→ Object tracking records:
=== Begin Enclosure ===
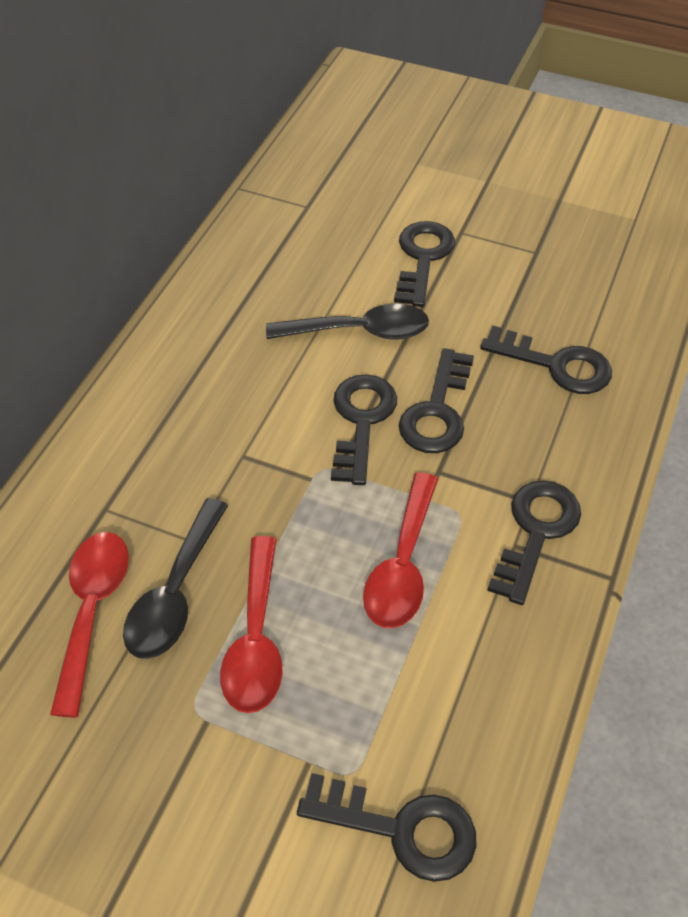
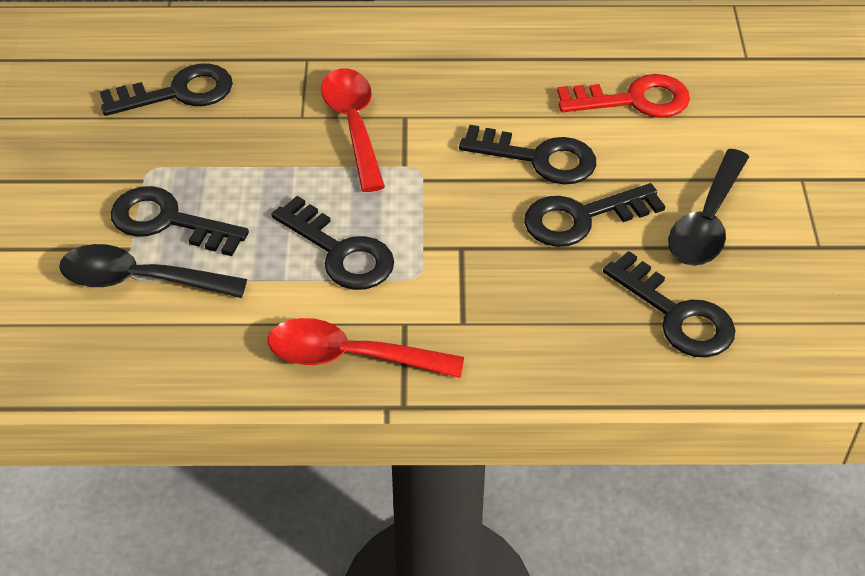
red key: 0 -> 1
red spoon: 3 -> 2

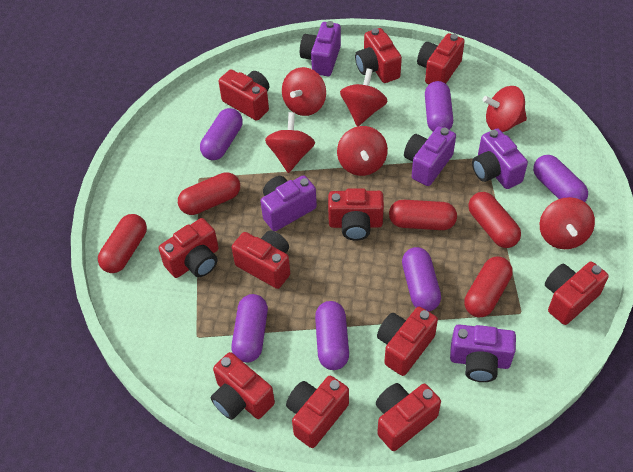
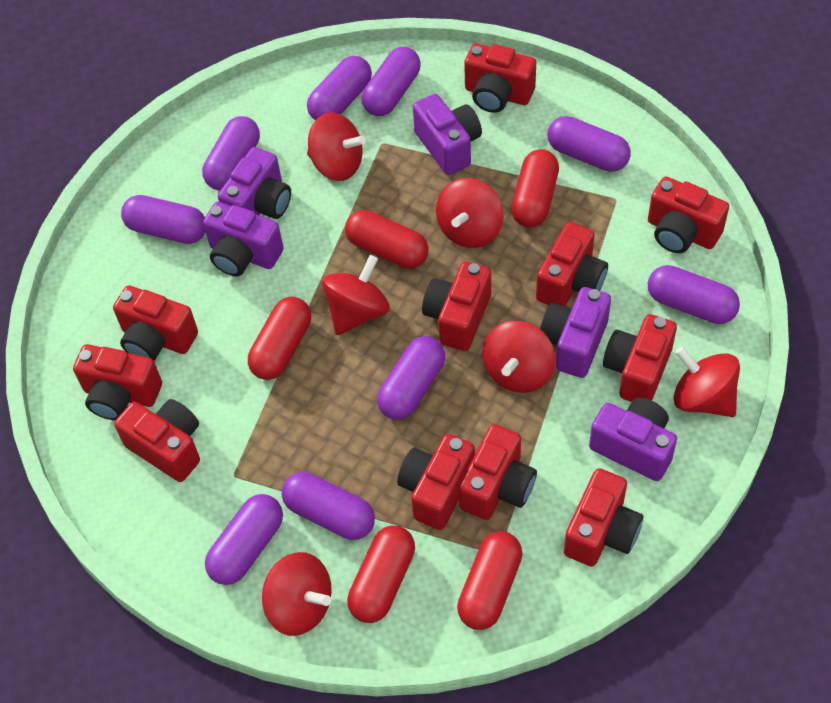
purple capsule: 6 -> 9

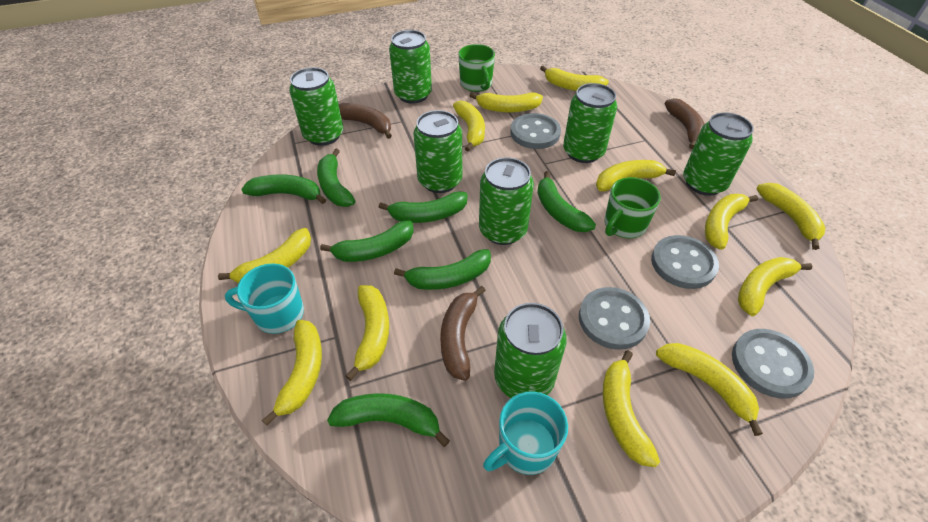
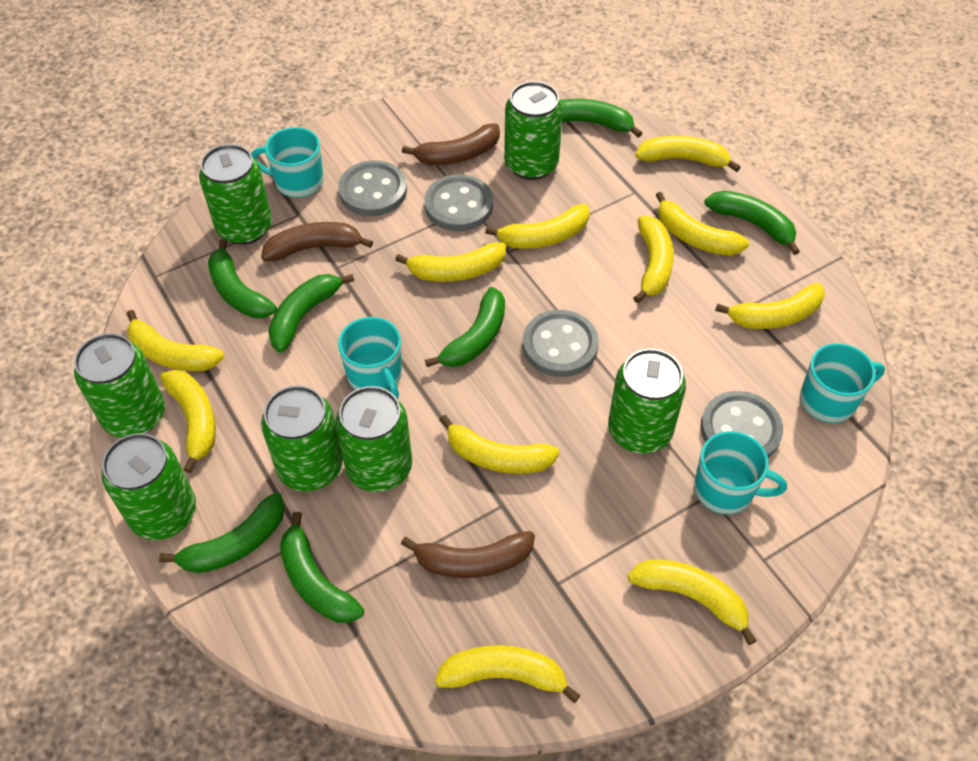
green mug: 2 -> 0
turquoise mug: 2 -> 4
yellow banana: 12 -> 11

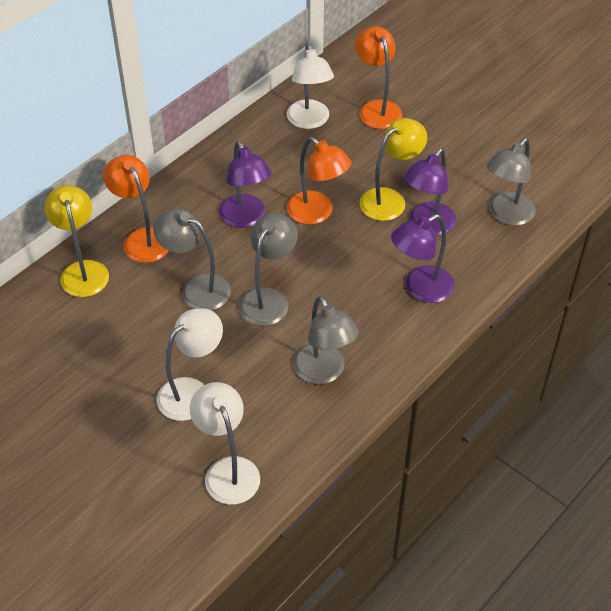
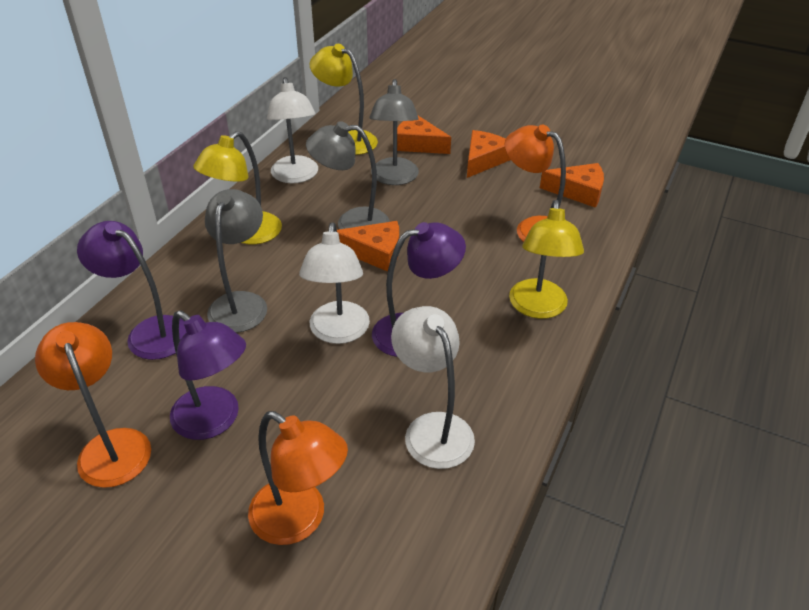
grey lamp: 4 -> 3
orange cheese: 0 -> 4
yellow lamp: 2 -> 3

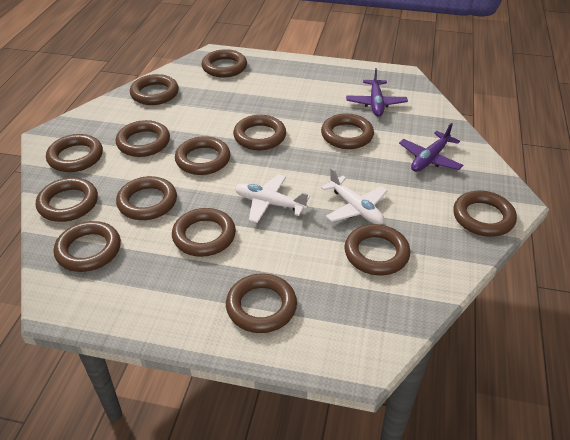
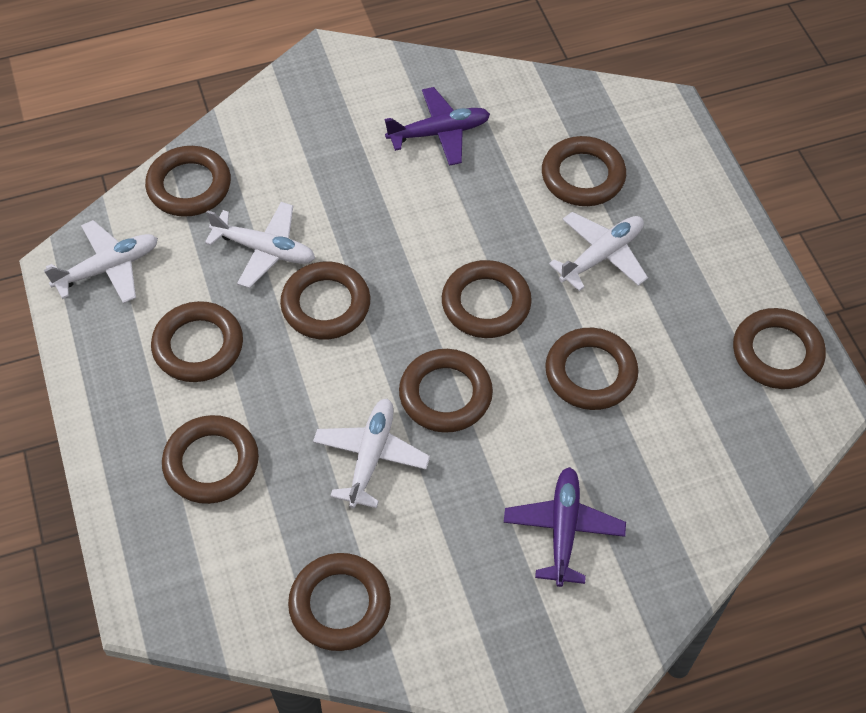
brown ring: 14 -> 10
white plane: 2 -> 4

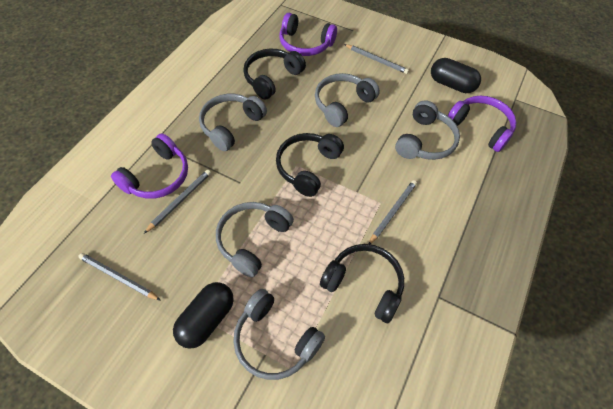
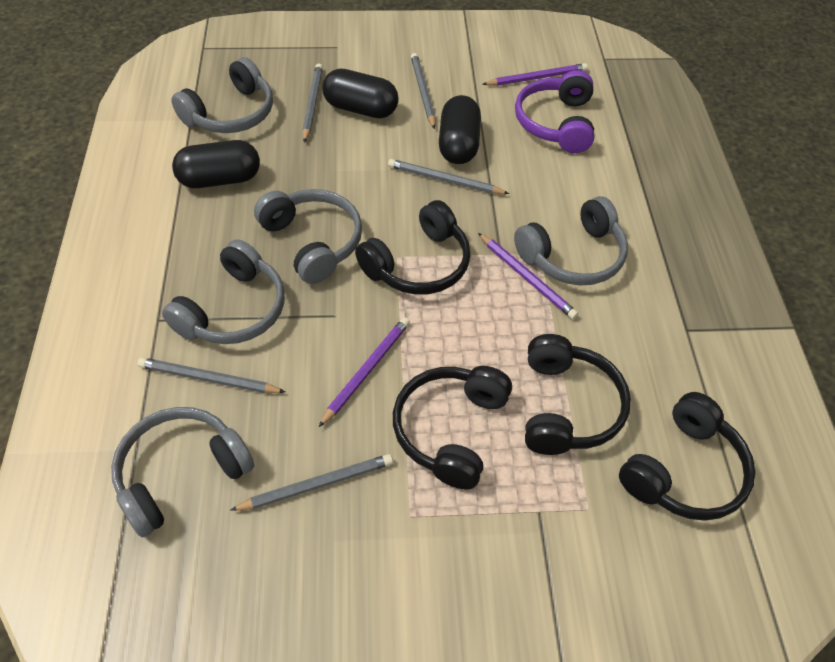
black capsule: 2 -> 3
black headphones: 3 -> 4
grey pencil: 4 -> 5
purple headphones: 3 -> 1
purple pencil: 0 -> 3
=== End Enclosure ===
→ Brief: Your reply should restate every entry exactly, with the pictures left out.

→ Written answer:
red key: 0 -> 1
red spoon: 3 -> 2

purple capsule: 6 -> 9

green mug: 2 -> 0
turquoise mug: 2 -> 4
yellow banana: 12 -> 11

grey lamp: 4 -> 3
orange cheese: 0 -> 4
yellow lamp: 2 -> 3

brown ring: 14 -> 10
white plane: 2 -> 4

black capsule: 2 -> 3
black headphones: 3 -> 4
grey pencil: 4 -> 5
purple headphones: 3 -> 1
purple pencil: 0 -> 3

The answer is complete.